The full listing is to be returned exactly as given, but without pictures.

Dataset section:
————————

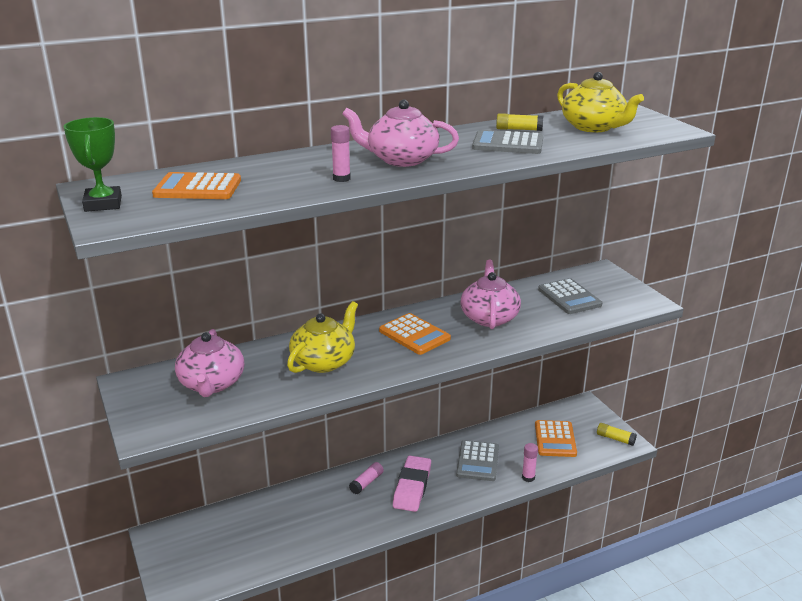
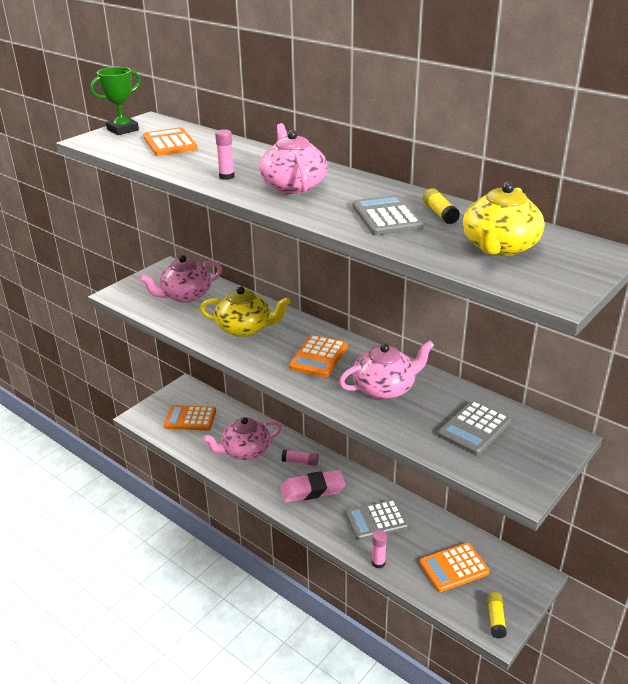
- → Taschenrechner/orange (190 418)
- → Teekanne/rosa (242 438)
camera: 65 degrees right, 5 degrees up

————————

Expected output:
- → Taschenrechner/orange (190 418)
- → Teekanne/rosa (242 438)
camera: 65 degrees right, 5 degrees up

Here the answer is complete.